• _Items from a dataset_:
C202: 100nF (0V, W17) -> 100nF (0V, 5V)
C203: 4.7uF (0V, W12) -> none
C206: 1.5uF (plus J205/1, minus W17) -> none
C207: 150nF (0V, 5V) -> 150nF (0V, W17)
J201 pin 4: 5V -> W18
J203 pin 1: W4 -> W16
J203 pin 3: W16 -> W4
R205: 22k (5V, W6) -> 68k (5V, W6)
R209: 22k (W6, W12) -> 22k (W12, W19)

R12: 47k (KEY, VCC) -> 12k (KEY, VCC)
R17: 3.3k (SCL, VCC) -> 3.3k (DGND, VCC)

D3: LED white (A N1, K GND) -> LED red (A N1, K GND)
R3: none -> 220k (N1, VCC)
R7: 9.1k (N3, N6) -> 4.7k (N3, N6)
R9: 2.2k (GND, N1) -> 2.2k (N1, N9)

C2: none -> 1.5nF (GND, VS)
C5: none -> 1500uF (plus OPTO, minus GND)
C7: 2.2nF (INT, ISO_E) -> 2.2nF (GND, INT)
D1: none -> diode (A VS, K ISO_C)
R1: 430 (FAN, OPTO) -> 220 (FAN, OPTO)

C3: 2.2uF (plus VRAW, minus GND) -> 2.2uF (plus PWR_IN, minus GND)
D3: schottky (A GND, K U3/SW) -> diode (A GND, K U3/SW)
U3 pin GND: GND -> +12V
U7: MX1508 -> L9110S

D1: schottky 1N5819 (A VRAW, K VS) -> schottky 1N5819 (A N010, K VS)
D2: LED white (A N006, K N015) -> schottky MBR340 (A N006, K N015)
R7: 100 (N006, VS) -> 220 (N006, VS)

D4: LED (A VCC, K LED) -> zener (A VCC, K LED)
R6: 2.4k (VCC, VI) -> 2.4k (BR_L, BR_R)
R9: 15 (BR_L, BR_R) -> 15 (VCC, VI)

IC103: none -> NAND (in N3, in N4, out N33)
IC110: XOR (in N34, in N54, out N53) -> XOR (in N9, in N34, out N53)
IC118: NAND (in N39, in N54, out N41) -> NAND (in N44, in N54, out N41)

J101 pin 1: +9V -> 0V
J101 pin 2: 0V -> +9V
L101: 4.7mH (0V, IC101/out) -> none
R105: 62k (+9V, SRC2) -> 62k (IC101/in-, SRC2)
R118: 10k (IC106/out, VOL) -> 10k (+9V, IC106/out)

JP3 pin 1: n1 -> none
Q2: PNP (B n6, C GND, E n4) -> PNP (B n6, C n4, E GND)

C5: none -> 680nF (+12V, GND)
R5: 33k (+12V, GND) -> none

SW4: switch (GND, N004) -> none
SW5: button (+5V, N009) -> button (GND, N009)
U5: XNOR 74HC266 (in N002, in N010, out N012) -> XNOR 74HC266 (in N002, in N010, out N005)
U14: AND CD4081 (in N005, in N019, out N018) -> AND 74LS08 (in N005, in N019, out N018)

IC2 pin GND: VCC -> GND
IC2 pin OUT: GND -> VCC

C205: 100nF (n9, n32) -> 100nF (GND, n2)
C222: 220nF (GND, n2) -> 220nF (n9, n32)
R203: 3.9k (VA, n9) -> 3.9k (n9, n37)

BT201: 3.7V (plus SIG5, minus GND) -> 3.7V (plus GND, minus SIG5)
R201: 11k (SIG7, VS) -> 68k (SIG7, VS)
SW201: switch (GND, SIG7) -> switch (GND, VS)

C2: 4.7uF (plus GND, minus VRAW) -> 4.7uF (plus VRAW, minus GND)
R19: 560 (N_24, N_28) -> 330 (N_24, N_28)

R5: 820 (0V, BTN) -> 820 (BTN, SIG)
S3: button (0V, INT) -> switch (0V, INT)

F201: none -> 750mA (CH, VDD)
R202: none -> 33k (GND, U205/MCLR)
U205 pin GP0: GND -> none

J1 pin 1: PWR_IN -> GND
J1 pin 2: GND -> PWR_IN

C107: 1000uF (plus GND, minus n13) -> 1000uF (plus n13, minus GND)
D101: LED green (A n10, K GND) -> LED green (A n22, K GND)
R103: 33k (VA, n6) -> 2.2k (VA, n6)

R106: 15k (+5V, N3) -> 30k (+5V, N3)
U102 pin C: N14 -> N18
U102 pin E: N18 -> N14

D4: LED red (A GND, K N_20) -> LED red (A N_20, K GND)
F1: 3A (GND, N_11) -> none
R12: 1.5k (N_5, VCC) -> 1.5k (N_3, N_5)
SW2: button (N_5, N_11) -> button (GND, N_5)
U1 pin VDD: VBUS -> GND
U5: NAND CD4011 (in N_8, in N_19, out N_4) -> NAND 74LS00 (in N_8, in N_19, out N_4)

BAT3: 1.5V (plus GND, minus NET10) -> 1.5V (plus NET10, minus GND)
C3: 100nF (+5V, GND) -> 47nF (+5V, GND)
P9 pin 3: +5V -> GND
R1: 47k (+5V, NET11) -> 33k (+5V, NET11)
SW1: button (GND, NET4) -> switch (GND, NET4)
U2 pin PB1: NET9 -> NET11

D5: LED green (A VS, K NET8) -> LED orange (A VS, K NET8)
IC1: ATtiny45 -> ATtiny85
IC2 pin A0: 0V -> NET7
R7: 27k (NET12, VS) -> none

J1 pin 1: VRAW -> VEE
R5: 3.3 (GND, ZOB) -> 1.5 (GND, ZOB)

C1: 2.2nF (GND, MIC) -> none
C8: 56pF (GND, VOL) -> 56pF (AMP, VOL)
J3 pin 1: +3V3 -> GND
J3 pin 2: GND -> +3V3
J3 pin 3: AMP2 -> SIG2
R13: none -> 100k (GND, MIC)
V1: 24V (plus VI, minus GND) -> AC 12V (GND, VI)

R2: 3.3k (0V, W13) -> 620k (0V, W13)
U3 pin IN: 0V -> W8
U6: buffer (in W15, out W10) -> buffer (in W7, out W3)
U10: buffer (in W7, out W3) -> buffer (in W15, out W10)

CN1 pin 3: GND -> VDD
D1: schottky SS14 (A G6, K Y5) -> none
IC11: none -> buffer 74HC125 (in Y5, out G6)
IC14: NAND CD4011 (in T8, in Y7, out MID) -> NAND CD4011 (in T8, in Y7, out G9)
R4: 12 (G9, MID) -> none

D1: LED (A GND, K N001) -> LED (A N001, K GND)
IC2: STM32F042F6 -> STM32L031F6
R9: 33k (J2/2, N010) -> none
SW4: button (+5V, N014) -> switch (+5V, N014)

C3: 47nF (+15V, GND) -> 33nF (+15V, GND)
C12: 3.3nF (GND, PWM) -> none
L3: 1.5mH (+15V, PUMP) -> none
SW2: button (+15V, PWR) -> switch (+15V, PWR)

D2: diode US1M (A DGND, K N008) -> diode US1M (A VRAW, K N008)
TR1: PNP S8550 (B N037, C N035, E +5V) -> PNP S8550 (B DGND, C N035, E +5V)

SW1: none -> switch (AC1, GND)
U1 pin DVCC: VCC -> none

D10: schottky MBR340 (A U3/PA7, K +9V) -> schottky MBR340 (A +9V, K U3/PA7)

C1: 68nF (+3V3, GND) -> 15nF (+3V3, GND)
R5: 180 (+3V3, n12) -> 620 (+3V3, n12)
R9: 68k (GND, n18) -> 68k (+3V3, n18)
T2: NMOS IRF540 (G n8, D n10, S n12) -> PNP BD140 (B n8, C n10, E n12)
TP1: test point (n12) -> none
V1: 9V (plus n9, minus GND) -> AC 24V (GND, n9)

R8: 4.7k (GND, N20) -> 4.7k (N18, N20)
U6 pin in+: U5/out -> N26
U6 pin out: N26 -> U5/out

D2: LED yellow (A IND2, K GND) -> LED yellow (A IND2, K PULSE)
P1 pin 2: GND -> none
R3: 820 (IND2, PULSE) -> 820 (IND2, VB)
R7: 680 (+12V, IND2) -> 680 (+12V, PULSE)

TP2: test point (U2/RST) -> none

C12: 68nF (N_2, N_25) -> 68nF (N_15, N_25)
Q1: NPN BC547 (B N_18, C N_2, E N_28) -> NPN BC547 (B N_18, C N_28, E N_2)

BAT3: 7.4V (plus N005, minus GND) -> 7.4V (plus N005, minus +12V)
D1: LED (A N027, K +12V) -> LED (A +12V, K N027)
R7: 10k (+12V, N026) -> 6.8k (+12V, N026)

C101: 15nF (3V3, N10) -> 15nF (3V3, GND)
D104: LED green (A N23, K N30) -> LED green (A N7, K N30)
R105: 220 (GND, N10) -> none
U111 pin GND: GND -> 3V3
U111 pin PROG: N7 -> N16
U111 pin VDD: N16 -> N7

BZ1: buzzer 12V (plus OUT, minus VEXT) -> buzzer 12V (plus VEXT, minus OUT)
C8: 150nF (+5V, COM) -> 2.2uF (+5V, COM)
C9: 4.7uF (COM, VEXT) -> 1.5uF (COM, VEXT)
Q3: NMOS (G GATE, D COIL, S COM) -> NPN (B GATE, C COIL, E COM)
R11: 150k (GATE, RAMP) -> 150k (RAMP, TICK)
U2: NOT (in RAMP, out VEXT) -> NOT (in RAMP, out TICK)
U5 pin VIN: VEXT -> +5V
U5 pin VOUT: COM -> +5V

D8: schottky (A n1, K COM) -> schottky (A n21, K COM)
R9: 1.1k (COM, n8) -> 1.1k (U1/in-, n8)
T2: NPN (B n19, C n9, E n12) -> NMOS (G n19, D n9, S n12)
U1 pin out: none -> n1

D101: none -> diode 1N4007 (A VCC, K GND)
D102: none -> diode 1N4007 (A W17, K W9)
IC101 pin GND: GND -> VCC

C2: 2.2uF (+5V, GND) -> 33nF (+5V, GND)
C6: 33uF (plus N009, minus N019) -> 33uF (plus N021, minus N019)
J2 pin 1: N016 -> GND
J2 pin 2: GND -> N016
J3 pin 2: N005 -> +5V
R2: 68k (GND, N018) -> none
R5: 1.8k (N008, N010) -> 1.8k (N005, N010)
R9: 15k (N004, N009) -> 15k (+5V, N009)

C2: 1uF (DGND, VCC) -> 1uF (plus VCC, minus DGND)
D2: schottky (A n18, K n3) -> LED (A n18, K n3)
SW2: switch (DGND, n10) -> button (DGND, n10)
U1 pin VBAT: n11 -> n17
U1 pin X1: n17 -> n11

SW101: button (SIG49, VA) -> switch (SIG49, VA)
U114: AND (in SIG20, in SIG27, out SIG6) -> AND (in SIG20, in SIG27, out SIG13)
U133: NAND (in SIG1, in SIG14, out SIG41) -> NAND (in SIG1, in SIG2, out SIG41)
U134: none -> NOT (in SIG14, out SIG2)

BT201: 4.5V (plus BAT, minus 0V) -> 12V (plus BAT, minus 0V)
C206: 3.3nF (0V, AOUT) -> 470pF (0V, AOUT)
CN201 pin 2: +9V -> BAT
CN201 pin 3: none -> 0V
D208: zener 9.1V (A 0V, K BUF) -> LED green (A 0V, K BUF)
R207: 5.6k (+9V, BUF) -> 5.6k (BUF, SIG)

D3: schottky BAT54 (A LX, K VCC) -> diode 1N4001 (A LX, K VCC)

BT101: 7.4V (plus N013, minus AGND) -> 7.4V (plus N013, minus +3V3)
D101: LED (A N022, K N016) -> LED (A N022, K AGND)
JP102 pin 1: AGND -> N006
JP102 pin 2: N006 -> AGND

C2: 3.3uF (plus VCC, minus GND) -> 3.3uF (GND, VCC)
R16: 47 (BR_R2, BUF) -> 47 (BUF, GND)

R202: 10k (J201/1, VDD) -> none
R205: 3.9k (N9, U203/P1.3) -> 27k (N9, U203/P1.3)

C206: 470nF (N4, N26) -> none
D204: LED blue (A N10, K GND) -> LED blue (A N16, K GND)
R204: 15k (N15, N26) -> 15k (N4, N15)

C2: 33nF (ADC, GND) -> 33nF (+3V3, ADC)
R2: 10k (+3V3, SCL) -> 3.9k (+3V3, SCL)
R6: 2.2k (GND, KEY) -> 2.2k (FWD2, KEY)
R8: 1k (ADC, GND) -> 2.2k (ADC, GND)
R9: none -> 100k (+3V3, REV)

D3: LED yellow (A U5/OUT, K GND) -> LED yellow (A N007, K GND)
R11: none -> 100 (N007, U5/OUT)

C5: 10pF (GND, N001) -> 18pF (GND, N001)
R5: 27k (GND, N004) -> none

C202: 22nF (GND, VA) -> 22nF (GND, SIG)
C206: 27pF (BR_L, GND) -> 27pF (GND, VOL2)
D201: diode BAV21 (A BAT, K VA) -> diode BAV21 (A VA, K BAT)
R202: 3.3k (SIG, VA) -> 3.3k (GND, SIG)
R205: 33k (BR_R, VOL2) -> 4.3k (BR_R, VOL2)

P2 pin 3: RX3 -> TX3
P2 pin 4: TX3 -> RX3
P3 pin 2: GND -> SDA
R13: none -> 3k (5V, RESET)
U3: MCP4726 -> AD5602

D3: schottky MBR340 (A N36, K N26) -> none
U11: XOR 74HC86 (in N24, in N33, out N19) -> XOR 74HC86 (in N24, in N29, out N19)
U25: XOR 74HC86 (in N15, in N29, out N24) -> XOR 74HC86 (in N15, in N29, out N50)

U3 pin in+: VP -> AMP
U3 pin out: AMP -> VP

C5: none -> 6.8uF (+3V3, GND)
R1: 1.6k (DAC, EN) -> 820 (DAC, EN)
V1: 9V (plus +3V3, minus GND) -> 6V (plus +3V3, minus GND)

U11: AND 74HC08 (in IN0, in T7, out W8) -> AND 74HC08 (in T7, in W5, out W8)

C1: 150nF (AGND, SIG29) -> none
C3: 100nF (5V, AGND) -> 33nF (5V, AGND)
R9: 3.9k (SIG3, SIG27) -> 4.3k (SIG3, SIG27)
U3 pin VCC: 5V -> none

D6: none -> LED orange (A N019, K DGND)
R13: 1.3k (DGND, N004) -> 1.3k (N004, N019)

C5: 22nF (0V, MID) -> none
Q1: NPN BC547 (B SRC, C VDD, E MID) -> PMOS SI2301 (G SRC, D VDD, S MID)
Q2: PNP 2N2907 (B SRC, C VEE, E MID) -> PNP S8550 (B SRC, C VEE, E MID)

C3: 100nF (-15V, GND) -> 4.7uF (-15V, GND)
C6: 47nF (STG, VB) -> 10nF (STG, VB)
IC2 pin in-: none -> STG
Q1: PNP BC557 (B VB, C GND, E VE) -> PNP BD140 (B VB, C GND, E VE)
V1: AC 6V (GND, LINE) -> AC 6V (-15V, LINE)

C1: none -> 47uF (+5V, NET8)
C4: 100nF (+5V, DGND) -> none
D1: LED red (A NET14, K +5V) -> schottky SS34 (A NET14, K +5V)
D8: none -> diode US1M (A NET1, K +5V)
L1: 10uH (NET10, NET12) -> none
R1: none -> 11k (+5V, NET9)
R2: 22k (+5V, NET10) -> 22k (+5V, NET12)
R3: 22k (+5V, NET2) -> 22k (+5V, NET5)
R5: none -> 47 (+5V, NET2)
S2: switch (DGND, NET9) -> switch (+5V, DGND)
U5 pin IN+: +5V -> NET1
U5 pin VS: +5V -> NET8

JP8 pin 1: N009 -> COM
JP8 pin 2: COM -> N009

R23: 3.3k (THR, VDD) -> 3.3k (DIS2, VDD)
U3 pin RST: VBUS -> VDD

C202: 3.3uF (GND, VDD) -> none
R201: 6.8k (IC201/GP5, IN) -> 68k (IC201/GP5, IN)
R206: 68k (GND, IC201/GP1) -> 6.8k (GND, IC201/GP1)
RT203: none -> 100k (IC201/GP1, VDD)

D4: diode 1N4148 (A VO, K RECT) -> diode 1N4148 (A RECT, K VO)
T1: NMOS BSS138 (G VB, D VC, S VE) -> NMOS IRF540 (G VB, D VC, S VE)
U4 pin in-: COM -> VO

• _Exercise prompt_:
Only lines of the data holding the word "VRAW" go in the answer. Please copy each of them.

• _Task answer_:
C3: 2.2uF (plus VRAW, minus GND) -> 2.2uF (plus PWR_IN, minus GND)
D1: schottky 1N5819 (A VRAW, K VS) -> schottky 1N5819 (A N010, K VS)
C2: 4.7uF (plus GND, minus VRAW) -> 4.7uF (plus VRAW, minus GND)
J1 pin 1: VRAW -> VEE
D2: diode US1M (A DGND, K N008) -> diode US1M (A VRAW, K N008)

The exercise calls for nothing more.